Object state comparisons

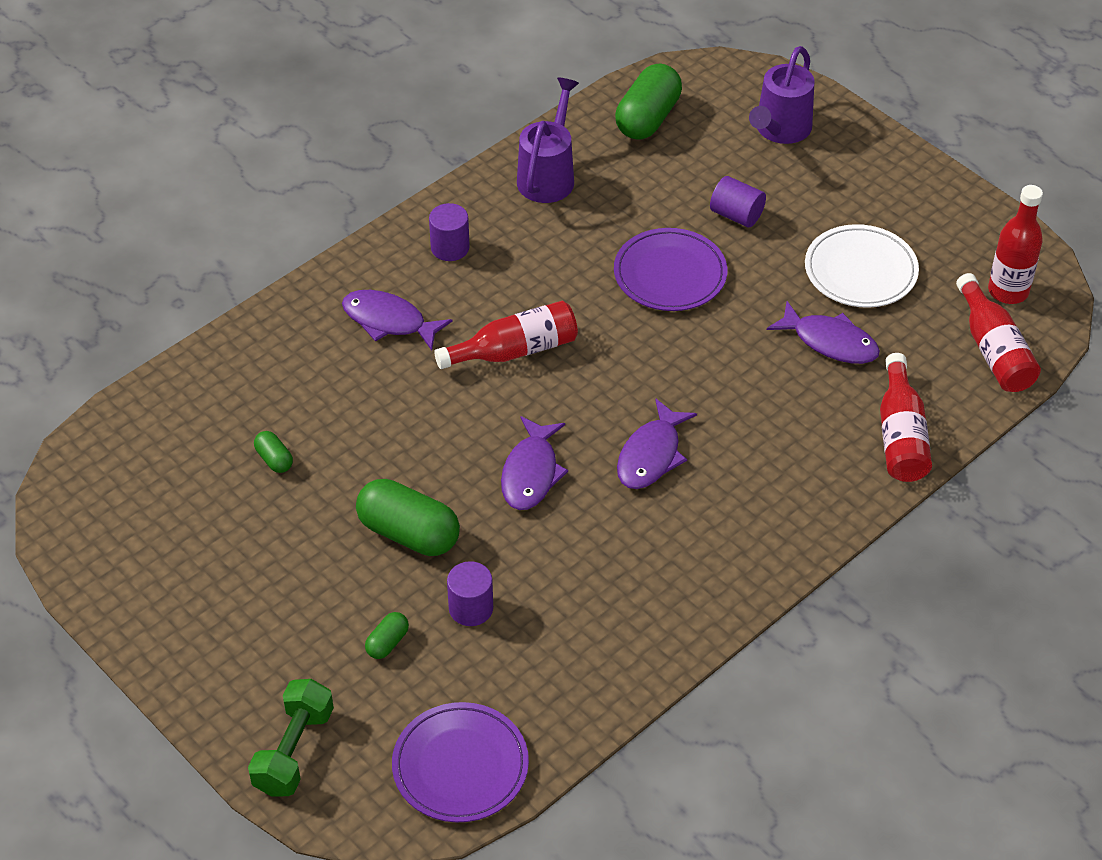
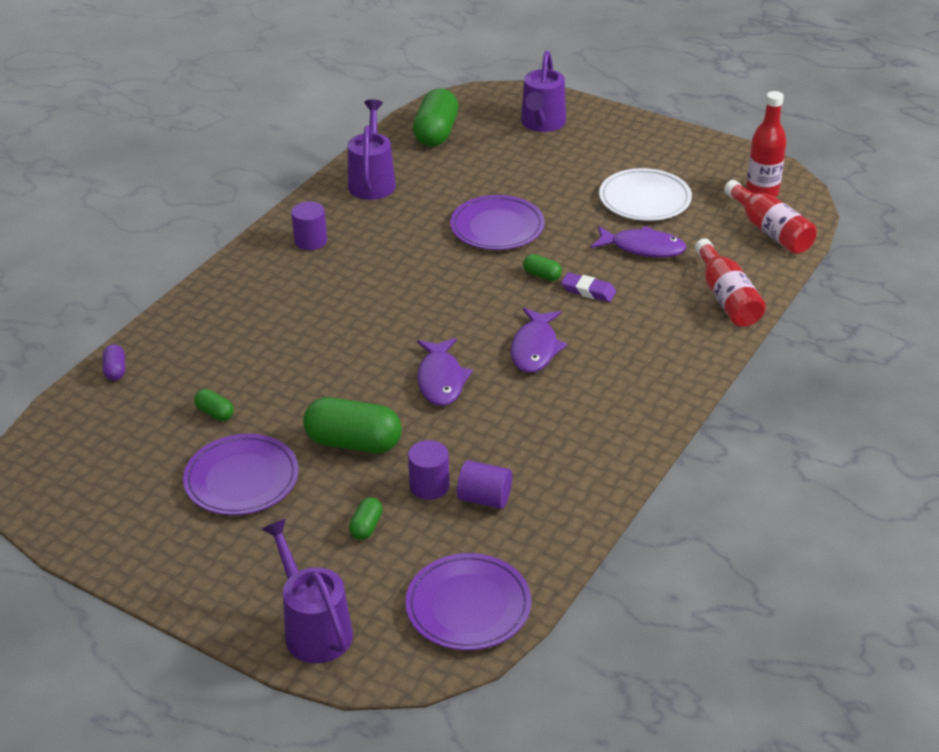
camera: 15 degrees left, 10 degrees down
green dumbbell [248,679,334,797] -> purple watering can [262,519,353,663]
purple fish [342,290,452,350] -> none
red bottle [434,301,578,369] -> none
purple cylinder [710,176,766,227] -> purple cylinder moved to [457,460,512,509]
none -> purple capsule [103,344,125,381]
none -> purple plate [183,434,299,515]
none -> green capsule [523,254,562,281]
none -> purple eraser [561,272,616,302]

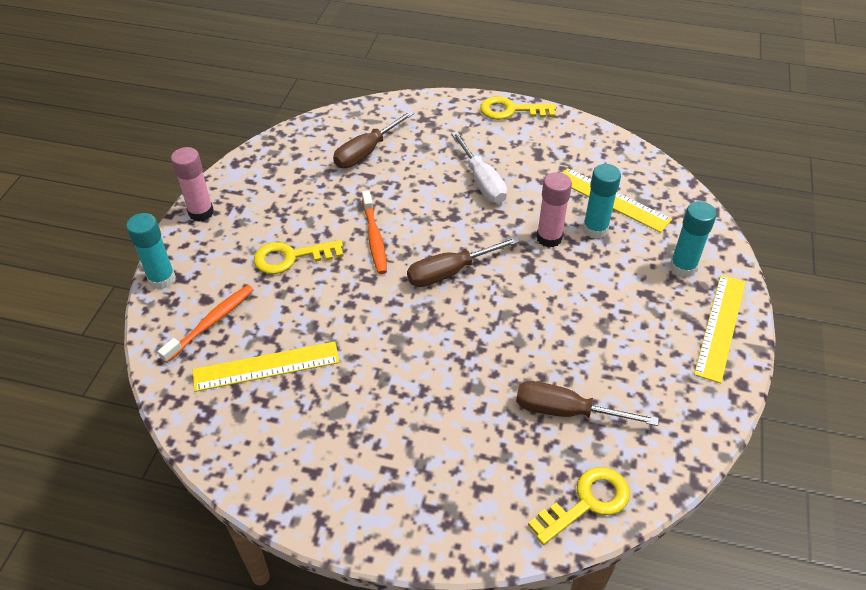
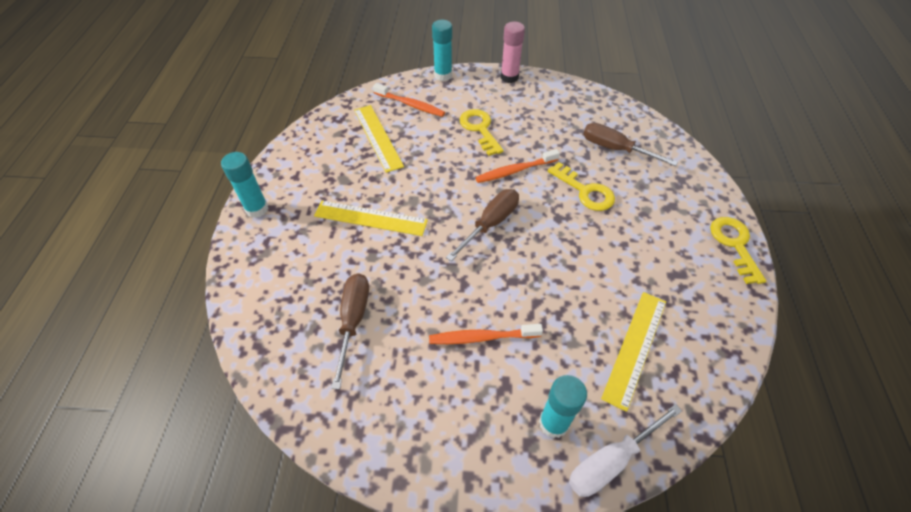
camera: 80 degrees right, 5 degrees up
brown screwdriver [407,237,520,287] -> brown screwdriver turned 75 degrees clockwise [446,189,519,261]
white screwdriver [451,131,507,203] -> white screwdriver moved to [569,404,682,497]
yellow key [528,467,630,545] -> yellow key moved to [548,162,615,211]
pink glue stick [536,172,572,248] -> none
turquoise glue stick [583,164,621,239] -> turquoise glue stick moved to [221,152,269,218]
yellow ruler [694,275,746,384] -> yellow ruler moved to [314,201,428,236]
none -> orange toothbrush [429,324,543,344]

Aim of the exercise -> The answer is the run of lines above from the line containing "green dumbbell [248,679,334,797]" through the line containing "none -> purple capsule [103,344,125,381]", copied exactly and alone.

Result of this exercise ->
green dumbbell [248,679,334,797] -> purple watering can [262,519,353,663]
purple fish [342,290,452,350] -> none
red bottle [434,301,578,369] -> none
purple cylinder [710,176,766,227] -> purple cylinder moved to [457,460,512,509]
none -> purple capsule [103,344,125,381]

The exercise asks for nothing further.